> **Task details**: Look through the data below and return each line where "none" appears.

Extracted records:

◇ ◇ ◇ ◇

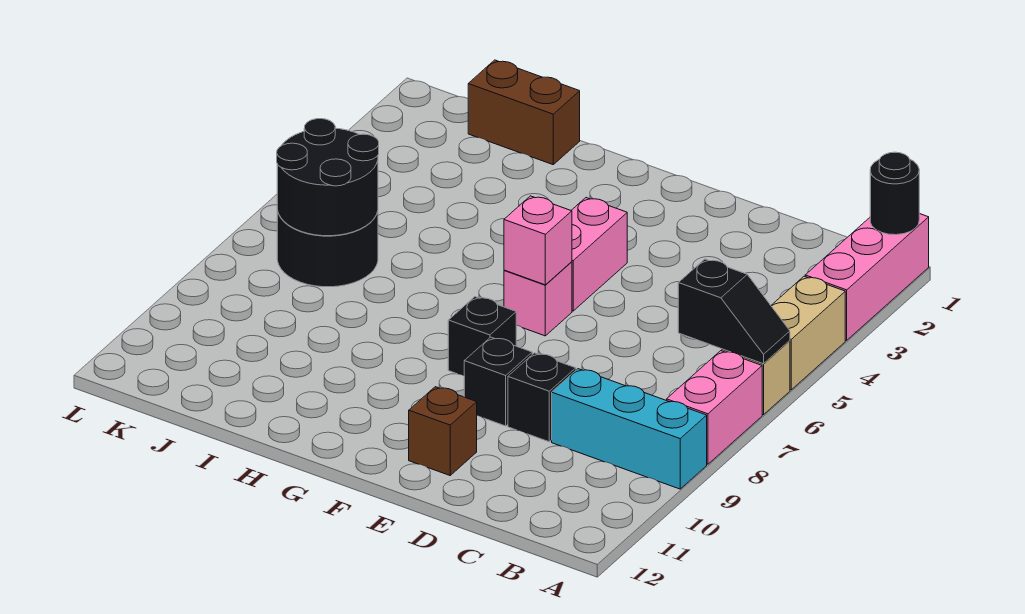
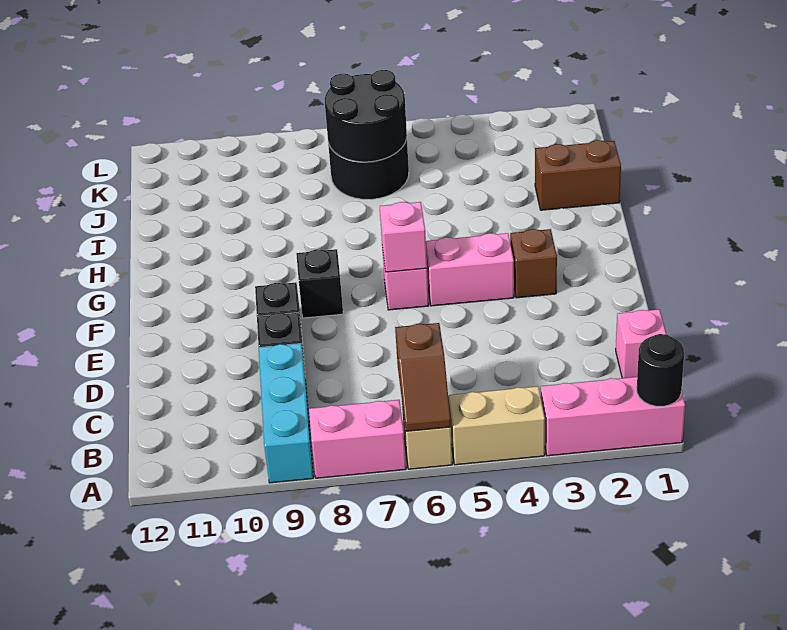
black slope A6:B6 level 2 top B -> brown slope A6:B6 level 2 top B
none -> pink brick C1 level 1
brown brick E11 level 1 -> brown brick F3 level 1
brown brick I1:J1 level 1 -> brown brick I1:I2 level 1

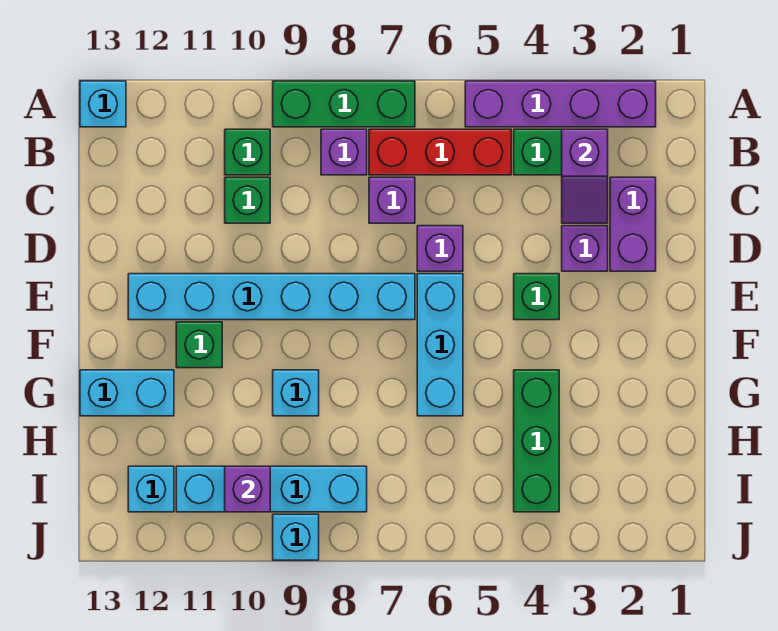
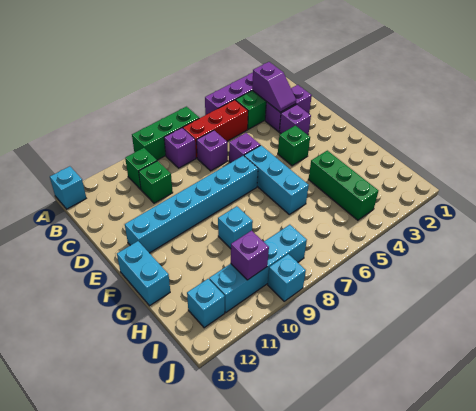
purple brick C2:D2 level 1 -> purple brick C2:C3 level 1
green brick F11 level 1 -> none
cyan brick G12:G13 level 1 -> cyan brick F13:G13 level 1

◇ ◇ ◇ ◇

> **Result**:
none -> pink brick C1 level 1
green brick F11 level 1 -> none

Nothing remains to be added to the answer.